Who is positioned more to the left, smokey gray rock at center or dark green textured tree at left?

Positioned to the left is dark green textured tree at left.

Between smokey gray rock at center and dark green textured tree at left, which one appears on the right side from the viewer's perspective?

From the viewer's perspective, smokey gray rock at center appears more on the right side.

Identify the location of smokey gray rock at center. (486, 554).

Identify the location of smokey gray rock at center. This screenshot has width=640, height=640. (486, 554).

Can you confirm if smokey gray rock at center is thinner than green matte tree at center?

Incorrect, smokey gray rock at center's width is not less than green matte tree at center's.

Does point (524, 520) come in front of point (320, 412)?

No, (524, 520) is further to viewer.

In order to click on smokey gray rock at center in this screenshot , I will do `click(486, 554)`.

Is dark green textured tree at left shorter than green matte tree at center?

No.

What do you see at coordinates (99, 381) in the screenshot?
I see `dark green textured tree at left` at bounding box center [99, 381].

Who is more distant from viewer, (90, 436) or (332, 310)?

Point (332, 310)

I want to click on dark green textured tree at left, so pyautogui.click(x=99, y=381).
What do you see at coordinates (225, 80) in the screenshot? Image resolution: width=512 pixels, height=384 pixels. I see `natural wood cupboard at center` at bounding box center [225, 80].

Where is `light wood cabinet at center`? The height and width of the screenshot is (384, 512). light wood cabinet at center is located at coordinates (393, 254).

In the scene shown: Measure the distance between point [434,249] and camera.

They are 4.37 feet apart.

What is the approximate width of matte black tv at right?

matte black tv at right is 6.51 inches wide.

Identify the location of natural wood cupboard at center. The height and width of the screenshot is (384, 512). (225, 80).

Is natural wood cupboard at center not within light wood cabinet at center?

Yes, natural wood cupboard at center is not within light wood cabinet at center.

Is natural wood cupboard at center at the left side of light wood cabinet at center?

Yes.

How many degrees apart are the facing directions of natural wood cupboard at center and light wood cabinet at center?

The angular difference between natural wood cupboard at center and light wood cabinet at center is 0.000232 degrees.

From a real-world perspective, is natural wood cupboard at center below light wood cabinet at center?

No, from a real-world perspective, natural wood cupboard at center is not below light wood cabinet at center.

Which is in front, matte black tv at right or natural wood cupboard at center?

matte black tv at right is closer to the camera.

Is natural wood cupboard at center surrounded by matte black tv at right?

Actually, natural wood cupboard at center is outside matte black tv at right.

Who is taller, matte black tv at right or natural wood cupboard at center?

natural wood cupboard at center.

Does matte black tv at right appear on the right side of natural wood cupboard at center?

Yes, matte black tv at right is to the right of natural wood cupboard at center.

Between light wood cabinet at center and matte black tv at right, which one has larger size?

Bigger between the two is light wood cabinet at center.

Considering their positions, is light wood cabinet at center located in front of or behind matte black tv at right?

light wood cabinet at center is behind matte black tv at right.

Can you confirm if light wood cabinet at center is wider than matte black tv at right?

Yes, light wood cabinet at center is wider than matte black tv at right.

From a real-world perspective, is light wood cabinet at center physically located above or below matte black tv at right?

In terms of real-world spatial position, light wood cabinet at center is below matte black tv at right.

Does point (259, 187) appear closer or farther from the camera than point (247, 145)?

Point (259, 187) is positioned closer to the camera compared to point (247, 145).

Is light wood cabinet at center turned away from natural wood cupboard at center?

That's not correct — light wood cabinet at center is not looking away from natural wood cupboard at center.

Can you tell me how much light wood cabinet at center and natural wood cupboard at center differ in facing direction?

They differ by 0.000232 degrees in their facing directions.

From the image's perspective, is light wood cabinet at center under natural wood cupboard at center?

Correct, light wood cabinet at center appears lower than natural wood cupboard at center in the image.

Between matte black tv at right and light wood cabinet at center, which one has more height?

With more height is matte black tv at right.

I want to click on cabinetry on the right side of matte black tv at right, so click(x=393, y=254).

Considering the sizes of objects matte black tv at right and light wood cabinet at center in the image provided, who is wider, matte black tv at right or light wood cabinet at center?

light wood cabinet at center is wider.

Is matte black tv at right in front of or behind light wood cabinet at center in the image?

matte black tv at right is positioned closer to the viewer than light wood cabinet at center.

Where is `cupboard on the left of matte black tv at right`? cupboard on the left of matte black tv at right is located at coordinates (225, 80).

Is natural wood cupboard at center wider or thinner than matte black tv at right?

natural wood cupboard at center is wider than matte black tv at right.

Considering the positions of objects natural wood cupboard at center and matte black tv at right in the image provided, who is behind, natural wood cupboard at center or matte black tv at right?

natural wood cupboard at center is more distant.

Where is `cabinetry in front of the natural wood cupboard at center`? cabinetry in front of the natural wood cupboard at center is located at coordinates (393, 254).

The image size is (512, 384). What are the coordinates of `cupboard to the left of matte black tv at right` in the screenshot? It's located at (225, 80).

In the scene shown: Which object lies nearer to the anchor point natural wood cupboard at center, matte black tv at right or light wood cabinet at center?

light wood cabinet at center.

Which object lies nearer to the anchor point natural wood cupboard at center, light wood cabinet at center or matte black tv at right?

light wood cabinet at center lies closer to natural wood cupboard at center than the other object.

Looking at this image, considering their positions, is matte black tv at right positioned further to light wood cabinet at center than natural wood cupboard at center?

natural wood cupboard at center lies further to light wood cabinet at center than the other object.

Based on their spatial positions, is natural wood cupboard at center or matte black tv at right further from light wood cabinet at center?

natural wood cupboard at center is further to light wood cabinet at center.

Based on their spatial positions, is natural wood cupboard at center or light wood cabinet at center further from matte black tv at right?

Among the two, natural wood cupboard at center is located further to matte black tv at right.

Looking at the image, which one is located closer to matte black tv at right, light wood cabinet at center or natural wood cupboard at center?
----
### TASK ITEM
Render the material above as a JSON list of strings, one string per line, omitting the blank lines.

### TASK OUTPUT
[
  "Who is positioned more to the left, smokey gray rock at center or dark green textured tree at left?",
  "Positioned to the left is dark green textured tree at left.",
  "Between smokey gray rock at center and dark green textured tree at left, which one appears on the right side from the viewer's perspective?",
  "From the viewer's perspective, smokey gray rock at center appears more on the right side.",
  "Identify the location of smokey gray rock at center. (486, 554).",
  "Identify the location of smokey gray rock at center. This screenshot has width=640, height=640. (486, 554).",
  "Can you confirm if smokey gray rock at center is thinner than green matte tree at center?",
  "Incorrect, smokey gray rock at center's width is not less than green matte tree at center's.",
  "Does point (524, 520) come in front of point (320, 412)?",
  "No, (524, 520) is further to viewer.",
  "In order to click on smokey gray rock at center in this screenshot , I will do `click(486, 554)`.",
  "Is dark green textured tree at left shorter than green matte tree at center?",
  "No.",
  "What do you see at coordinates (99, 381) in the screenshot?",
  "I see `dark green textured tree at left` at bounding box center [99, 381].",
  "Who is more distant from viewer, (90, 436) or (332, 310)?",
  "Point (332, 310)",
  "I want to click on dark green textured tree at left, so pyautogui.click(x=99, y=381).",
  "What do you see at coordinates (225, 80) in the screenshot? Image resolution: width=512 pixels, height=384 pixels. I see `natural wood cupboard at center` at bounding box center [225, 80].",
  "Where is `light wood cabinet at center`? The height and width of the screenshot is (384, 512). light wood cabinet at center is located at coordinates (393, 254).",
  "In the scene shown: Measure the distance between point [434,249] and camera.",
  "They are 4.37 feet apart.",
  "What is the approximate width of matte black tv at right?",
  "matte black tv at right is 6.51 inches wide.",
  "Identify the location of natural wood cupboard at center. The height and width of the screenshot is (384, 512). (225, 80).",
  "Is natural wood cupboard at center not within light wood cabinet at center?",
  "Yes, natural wood cupboard at center is not within light wood cabinet at center.",
  "Is natural wood cupboard at center at the left side of light wood cabinet at center?",
  "Yes.",
  "How many degrees apart are the facing directions of natural wood cupboard at center and light wood cabinet at center?",
  "The angular difference between natural wood cupboard at center and light wood cabinet at center is 0.000232 degrees.",
  "From a real-world perspective, is natural wood cupboard at center below light wood cabinet at center?",
  "No, from a real-world perspective, natural wood cupboard at center is not below light wood cabinet at center.",
  "Which is in front, matte black tv at right or natural wood cupboard at center?",
  "matte black tv at right is closer to the camera.",
  "Is natural wood cupboard at center surrounded by matte black tv at right?",
  "Actually, natural wood cupboard at center is outside matte black tv at right.",
  "Who is taller, matte black tv at right or natural wood cupboard at center?",
  "natural wood cupboard at center.",
  "Does matte black tv at right appear on the right side of natural wood cupboard at center?",
  "Yes, matte black tv at right is to the right of natural wood cupboard at center.",
  "Between light wood cabinet at center and matte black tv at right, which one has larger size?",
  "Bigger between the two is light wood cabinet at center.",
  "Considering their positions, is light wood cabinet at center located in front of or behind matte black tv at right?",
  "light wood cabinet at center is behind matte black tv at right.",
  "Can you confirm if light wood cabinet at center is wider than matte black tv at right?",
  "Yes, light wood cabinet at center is wider than matte black tv at right.",
  "From a real-world perspective, is light wood cabinet at center physically located above or below matte black tv at right?",
  "In terms of real-world spatial position, light wood cabinet at center is below matte black tv at right.",
  "Does point (259, 187) appear closer or farther from the camera than point (247, 145)?",
  "Point (259, 187) is positioned closer to the camera compared to point (247, 145).",
  "Is light wood cabinet at center turned away from natural wood cupboard at center?",
  "That's not correct — light wood cabinet at center is not looking away from natural wood cupboard at center.",
  "Can you tell me how much light wood cabinet at center and natural wood cupboard at center differ in facing direction?",
  "They differ by 0.000232 degrees in their facing directions.",
  "From the image's perspective, is light wood cabinet at center under natural wood cupboard at center?",
  "Correct, light wood cabinet at center appears lower than natural wood cupboard at center in the image.",
  "Between matte black tv at right and light wood cabinet at center, which one has more height?",
  "With more height is matte black tv at right.",
  "I want to click on cabinetry on the right side of matte black tv at right, so click(x=393, y=254).",
  "Considering the sizes of objects matte black tv at right and light wood cabinet at center in the image provided, who is wider, matte black tv at right or light wood cabinet at center?",
  "light wood cabinet at center is wider.",
  "Is matte black tv at right in front of or behind light wood cabinet at center in the image?",
  "matte black tv at right is positioned closer to the viewer than light wood cabinet at center.",
  "Where is `cupboard on the left of matte black tv at right`? cupboard on the left of matte black tv at right is located at coordinates (225, 80).",
  "Is natural wood cupboard at center wider or thinner than matte black tv at right?",
  "natural wood cupboard at center is wider than matte black tv at right.",
  "Considering the positions of objects natural wood cupboard at center and matte black tv at right in the image provided, who is behind, natural wood cupboard at center or matte black tv at right?",
  "natural wood cupboard at center is more distant.",
  "Where is `cabinetry in front of the natural wood cupboard at center`? cabinetry in front of the natural wood cupboard at center is located at coordinates (393, 254).",
  "The image size is (512, 384). What are the coordinates of `cupboard to the left of matte black tv at right` in the screenshot? It's located at (225, 80).",
  "In the scene shown: Which object lies nearer to the anchor point natural wood cupboard at center, matte black tv at right or light wood cabinet at center?",
  "light wood cabinet at center.",
  "Which object lies nearer to the anchor point natural wood cupboard at center, light wood cabinet at center or matte black tv at right?",
  "light wood cabinet at center lies closer to natural wood cupboard at center than the other object.",
  "Looking at this image, considering their positions, is matte black tv at right positioned further to light wood cabinet at center than natural wood cupboard at center?",
  "natural wood cupboard at center lies further to light wood cabinet at center than the other object.",
  "Based on their spatial positions, is natural wood cupboard at center or matte black tv at right further from light wood cabinet at center?",
  "natural wood cupboard at center is further to light wood cabinet at center.",
  "Based on their spatial positions, is natural wood cupboard at center or light wood cabinet at center further from matte black tv at right?",
  "Among the two, natural wood cupboard at center is located further to matte black tv at right.",
  "Looking at the image, which one is located closer to matte black tv at right, light wood cabinet at center or natural wood cupboard at center?"
]